(RECORD EXTRACTS Opens)
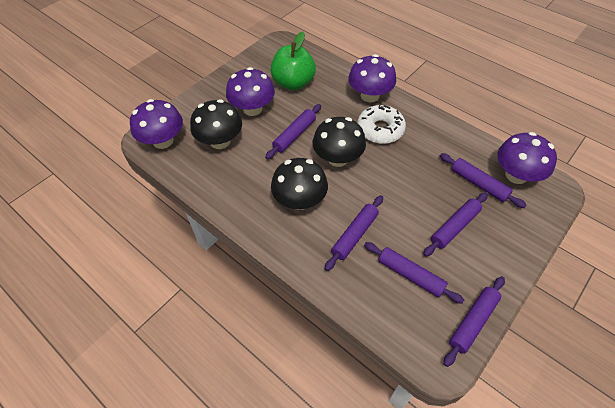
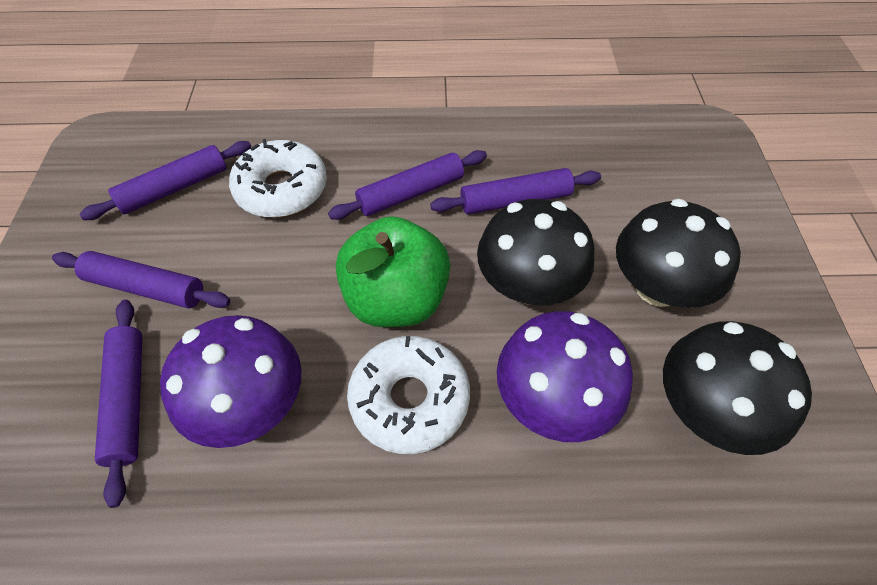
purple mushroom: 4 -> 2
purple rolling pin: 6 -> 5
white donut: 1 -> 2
(RECORD EXTRACTS Closes)
(RECORD EXTRACTS Opens)
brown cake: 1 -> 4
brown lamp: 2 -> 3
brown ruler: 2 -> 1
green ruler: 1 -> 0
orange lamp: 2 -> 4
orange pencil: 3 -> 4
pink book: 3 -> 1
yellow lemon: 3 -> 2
(RECORD EXTRACTS Closes)
# ASSIGNMENT
Please find each line in the records above that holds the word "purple", and copy it.

# RESPONSE TO THE EXERCISE
purple mushroom: 4 -> 2
purple rolling pin: 6 -> 5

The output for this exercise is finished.